**Extracted records:**
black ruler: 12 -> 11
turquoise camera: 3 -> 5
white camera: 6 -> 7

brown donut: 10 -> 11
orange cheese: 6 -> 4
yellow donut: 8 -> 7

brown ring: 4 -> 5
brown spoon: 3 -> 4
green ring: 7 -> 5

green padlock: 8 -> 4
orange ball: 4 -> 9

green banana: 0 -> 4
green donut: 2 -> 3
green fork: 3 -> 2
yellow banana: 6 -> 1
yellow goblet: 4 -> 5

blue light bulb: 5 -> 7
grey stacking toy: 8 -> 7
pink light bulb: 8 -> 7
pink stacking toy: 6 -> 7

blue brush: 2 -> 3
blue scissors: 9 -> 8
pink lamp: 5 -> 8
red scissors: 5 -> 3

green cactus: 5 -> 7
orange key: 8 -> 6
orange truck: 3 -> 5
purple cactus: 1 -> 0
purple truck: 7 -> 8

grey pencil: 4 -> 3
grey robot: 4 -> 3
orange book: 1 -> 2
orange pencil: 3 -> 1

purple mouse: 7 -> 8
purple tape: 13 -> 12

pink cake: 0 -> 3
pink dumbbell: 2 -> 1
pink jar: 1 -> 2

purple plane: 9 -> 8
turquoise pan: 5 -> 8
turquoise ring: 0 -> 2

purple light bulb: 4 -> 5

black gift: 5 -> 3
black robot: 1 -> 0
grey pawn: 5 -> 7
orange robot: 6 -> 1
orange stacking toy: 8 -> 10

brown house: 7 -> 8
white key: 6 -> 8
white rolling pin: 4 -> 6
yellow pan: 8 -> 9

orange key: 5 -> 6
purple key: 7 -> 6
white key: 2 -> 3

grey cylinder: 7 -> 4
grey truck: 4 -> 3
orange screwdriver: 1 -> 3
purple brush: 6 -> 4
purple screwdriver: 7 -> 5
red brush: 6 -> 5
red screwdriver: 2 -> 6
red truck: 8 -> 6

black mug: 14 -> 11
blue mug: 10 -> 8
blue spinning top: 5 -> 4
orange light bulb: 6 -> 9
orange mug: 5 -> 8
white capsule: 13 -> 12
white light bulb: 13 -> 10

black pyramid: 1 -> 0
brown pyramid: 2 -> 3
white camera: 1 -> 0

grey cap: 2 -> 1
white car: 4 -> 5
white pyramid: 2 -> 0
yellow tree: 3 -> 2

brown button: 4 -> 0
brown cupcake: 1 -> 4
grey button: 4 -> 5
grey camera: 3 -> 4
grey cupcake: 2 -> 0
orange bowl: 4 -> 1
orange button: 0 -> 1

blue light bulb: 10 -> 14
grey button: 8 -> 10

**What is needed:**
Extract every line containing the string "pyramid" from the material.

**Output for this task:**
black pyramid: 1 -> 0
brown pyramid: 2 -> 3
white pyramid: 2 -> 0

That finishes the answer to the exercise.